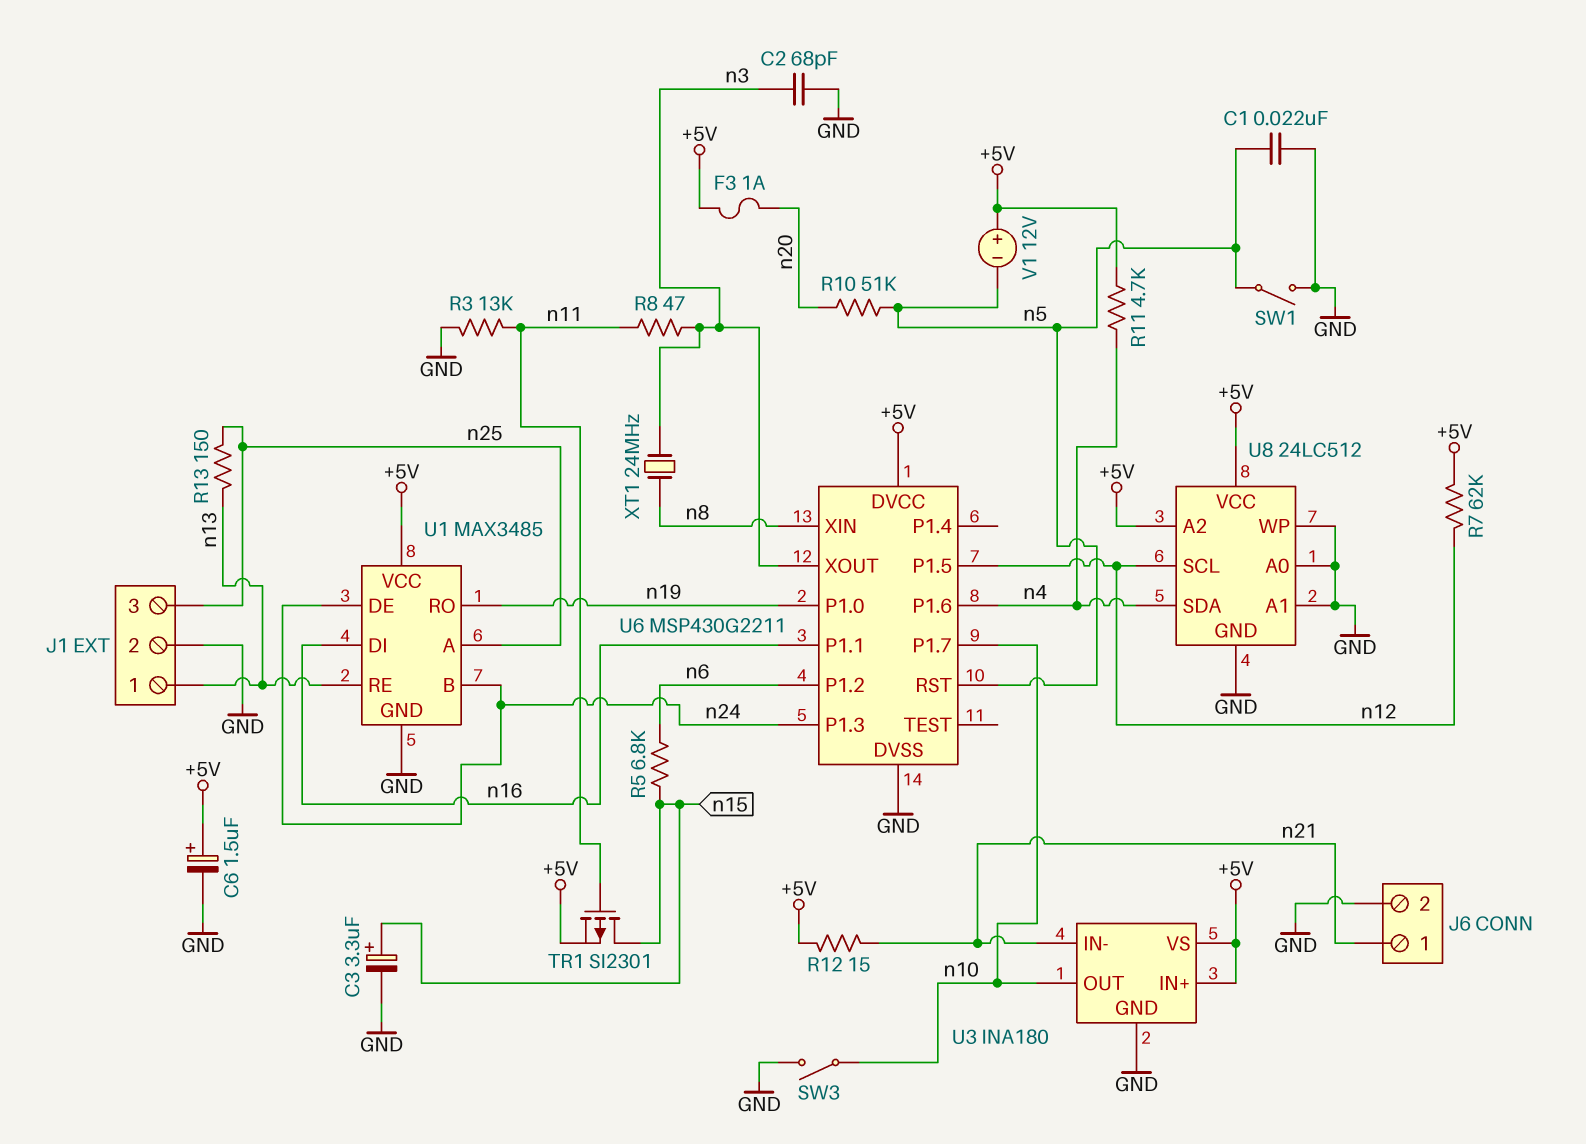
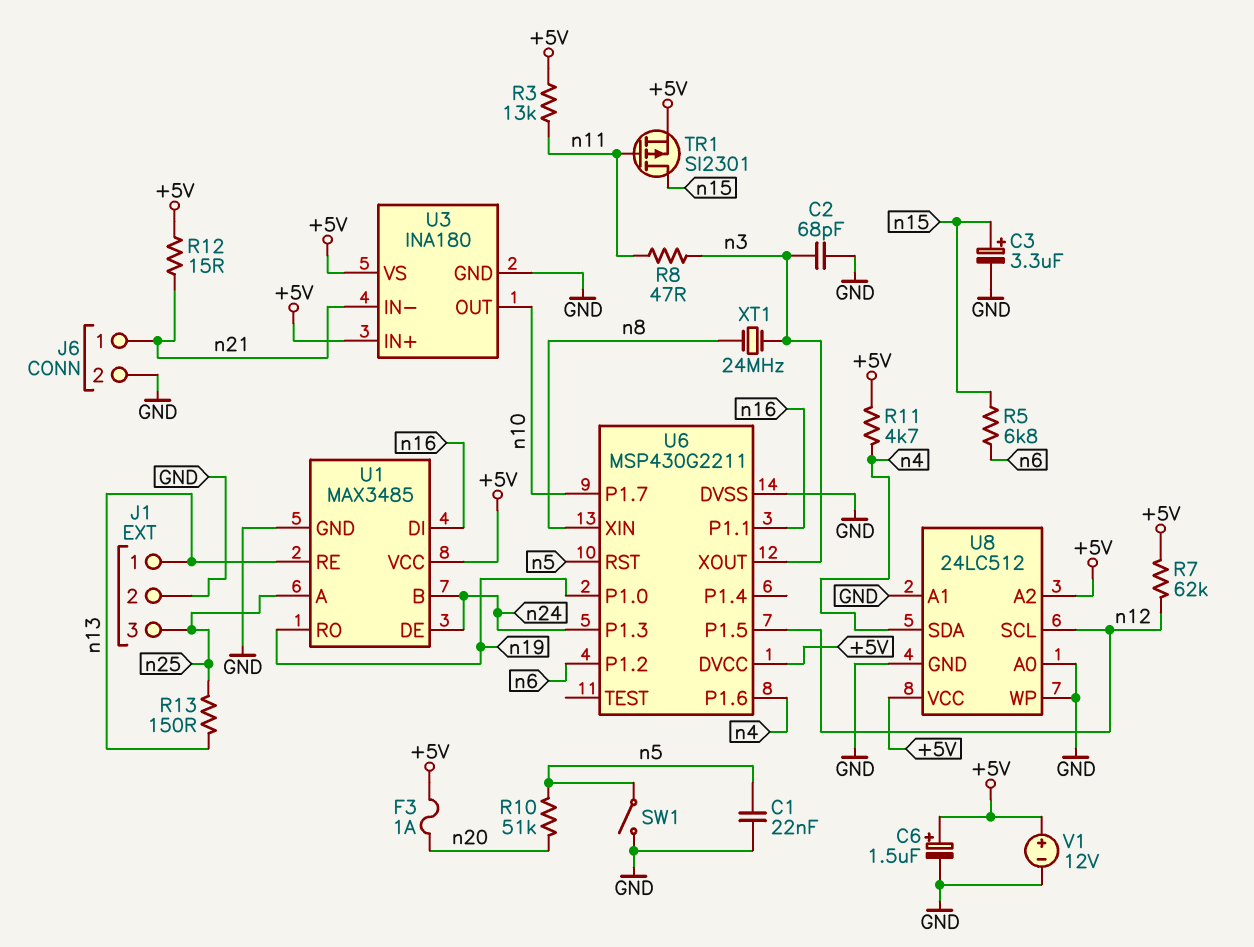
R3: 13k (GND, n11) -> 13k (+5V, n11)
SW3: switch (GND, n10) -> none
V1: 12V (plus +5V, minus n5) -> 12V (plus +5V, minus GND)

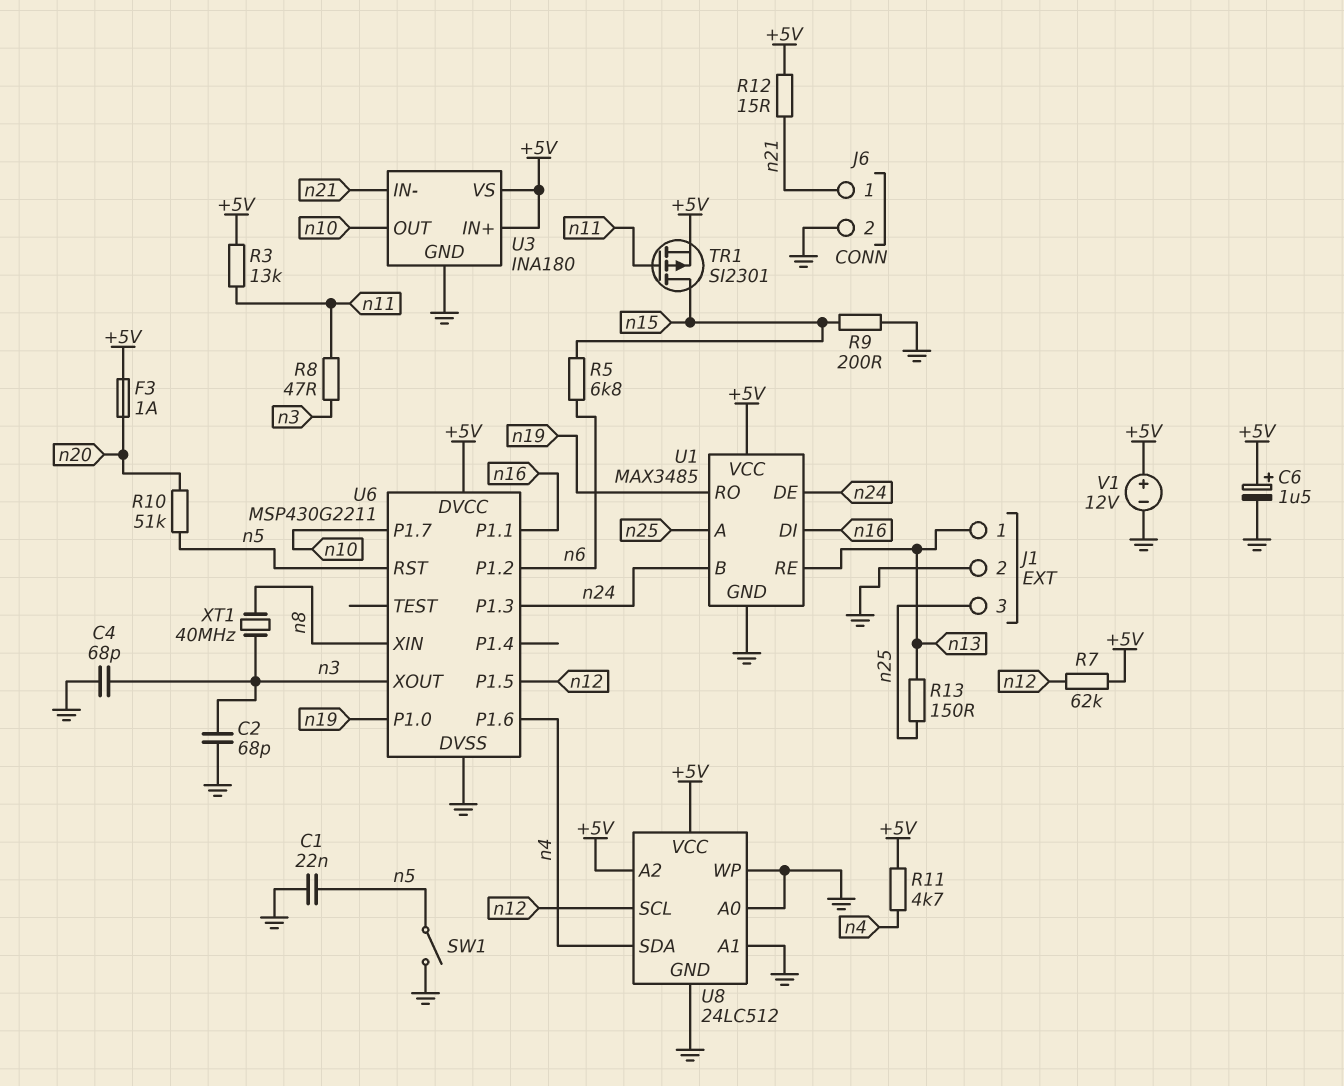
C3: 3.3uF (plus n15, minus GND) -> none
C4: none -> 68pF (GND, n3)
R9: none -> 200 (GND, n15)
XT1: 24MHz (n3, n8) -> 40MHz (n3, n8)

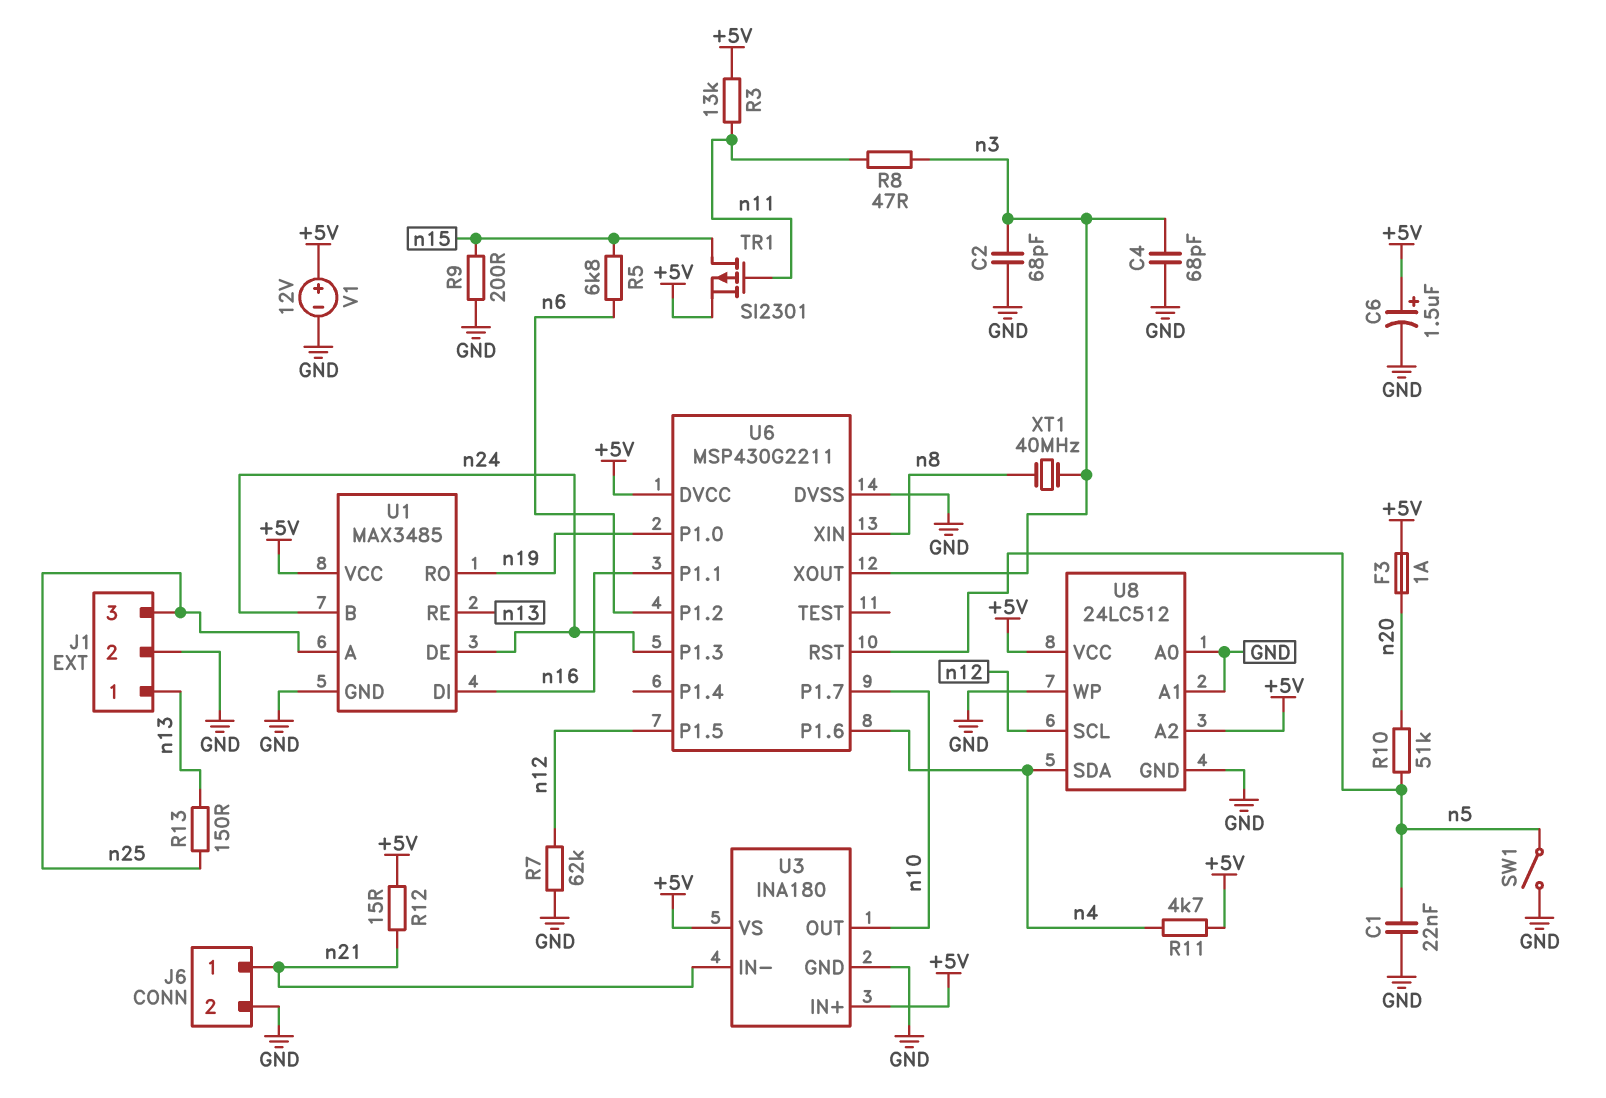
R7: 62k (+5V, n12) -> 62k (GND, n12)

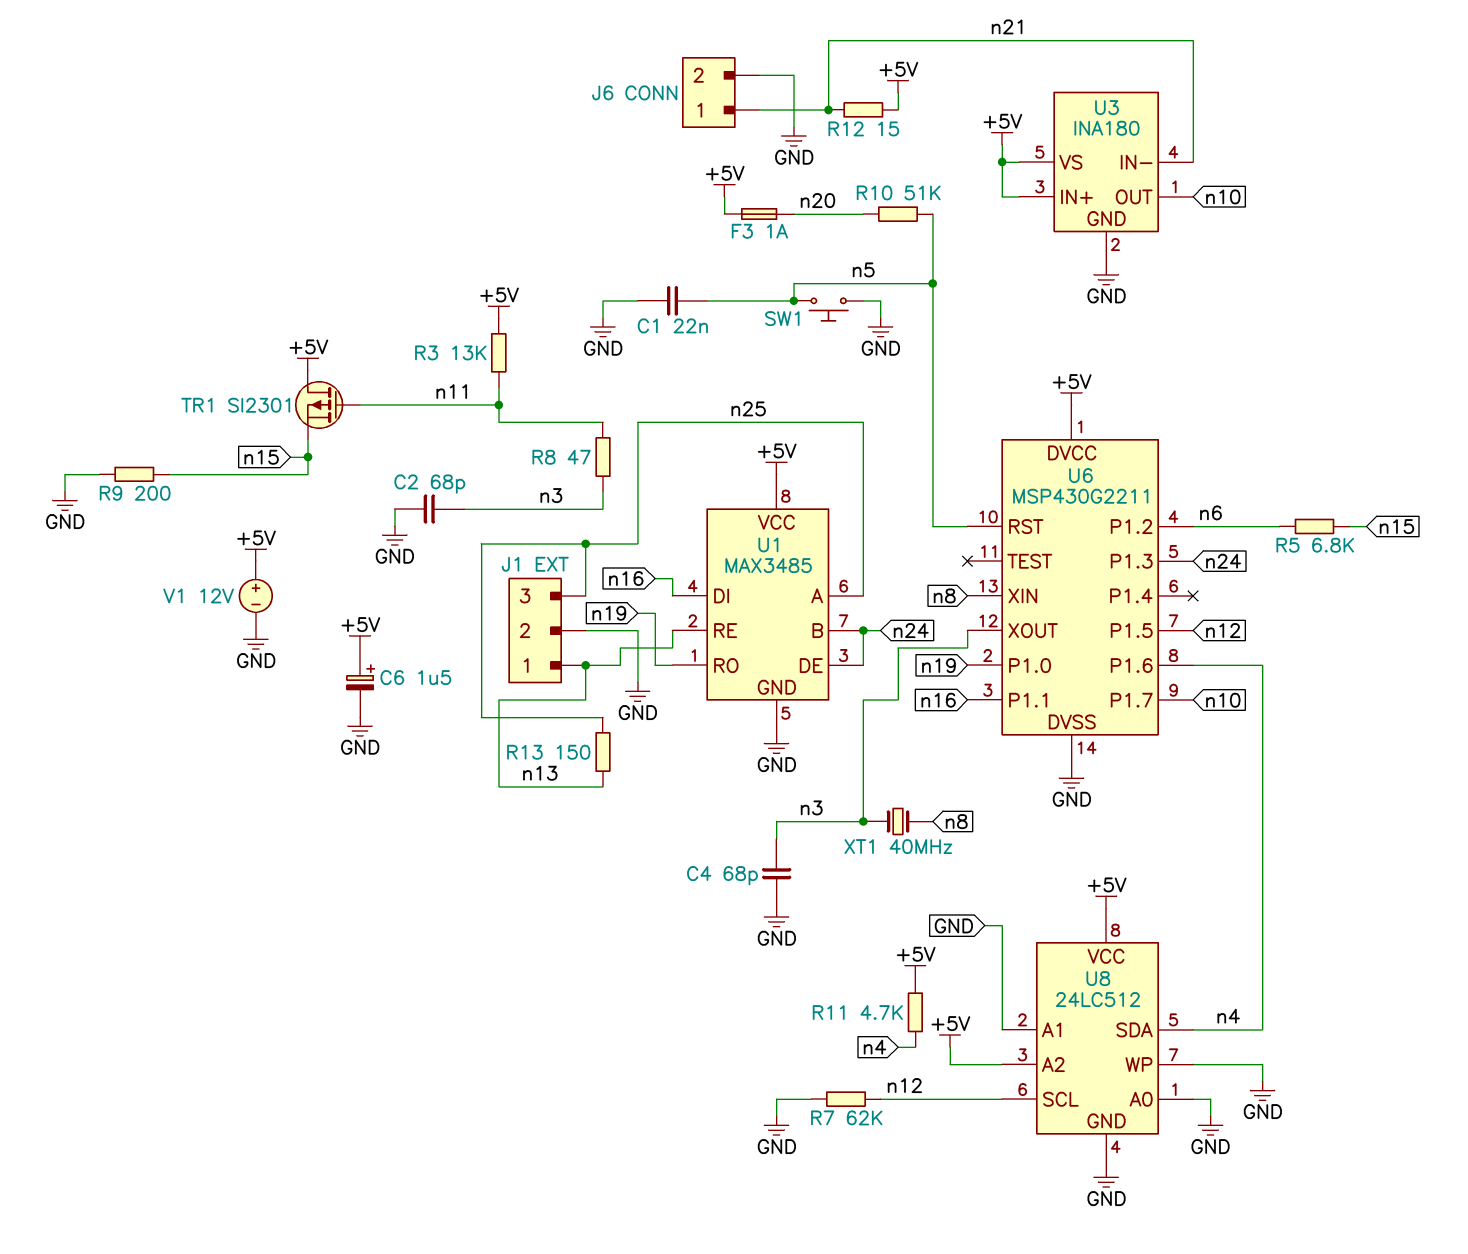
SW1: switch (GND, n5) -> button (GND, n5)
TR1: PMOS SI2301 (G n11, D n15, S +5V) -> PMOS SI2301 (G n11, D +5V, S n15)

════════════════════

▶ Problem details:
Your answer must be every line from the entries that contains the string "none", copied as it stands.

▶ Expected output:
SW3: switch (GND, n10) -> none
C3: 3.3uF (plus n15, minus GND) -> none
C4: none -> 68pF (GND, n3)
R9: none -> 200 (GND, n15)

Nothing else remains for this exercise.